_PROBLEM TO WORK ON_: Once you reach the line containing "537 515 625>" in the entries below, write out that line and each one after it down to the line containing "camera: 140 degrees left, 15 degrees up", exactly and with nothing added.

_RECORDS FOR THE EXERCISE_:
-- Opening Marker --

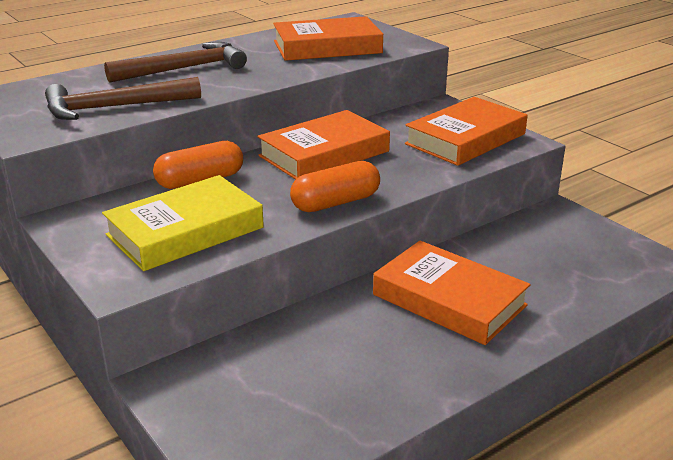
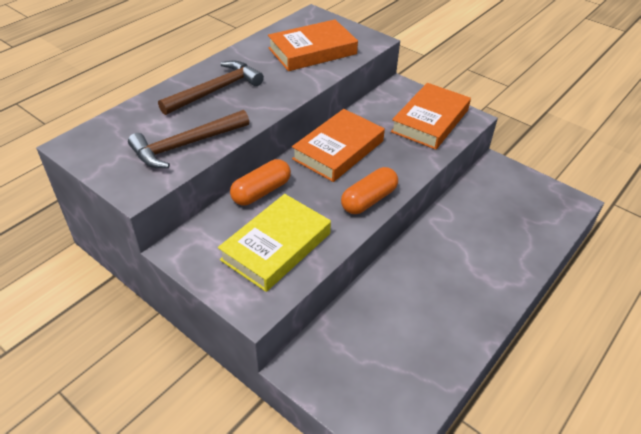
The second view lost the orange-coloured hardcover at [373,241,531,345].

-- Closing Marker --
-- Opening Marker --

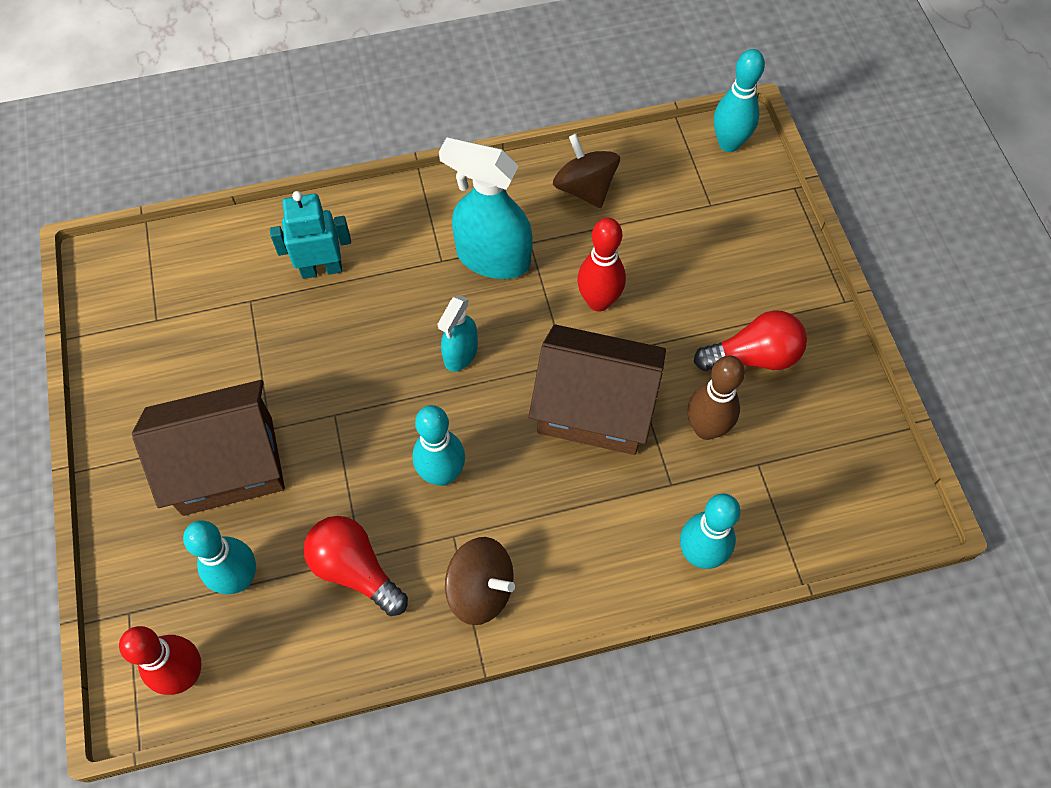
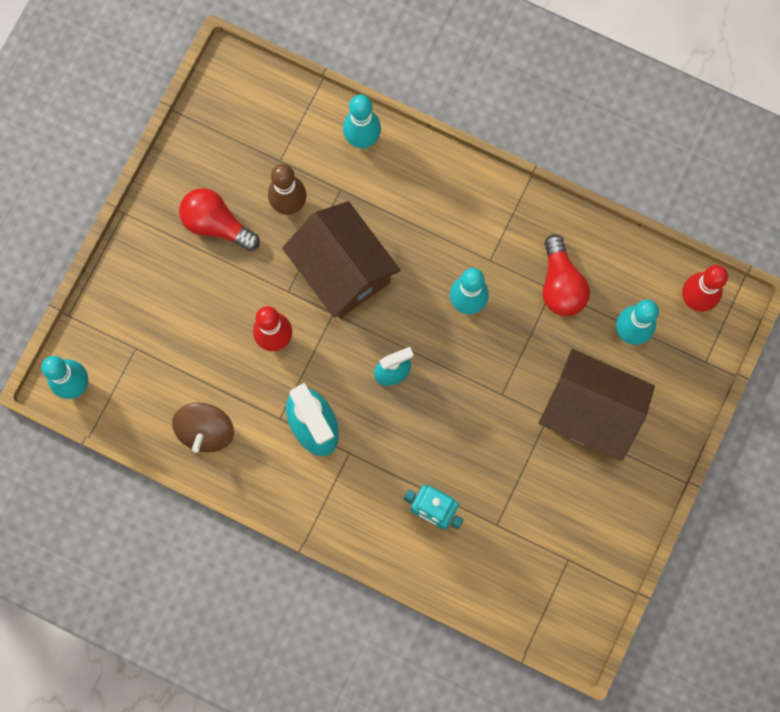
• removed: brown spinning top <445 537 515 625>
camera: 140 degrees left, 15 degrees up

-- Closing Marker --

_COMPLETED TASK_:
• removed: brown spinning top <445 537 515 625>
camera: 140 degrees left, 15 degrees up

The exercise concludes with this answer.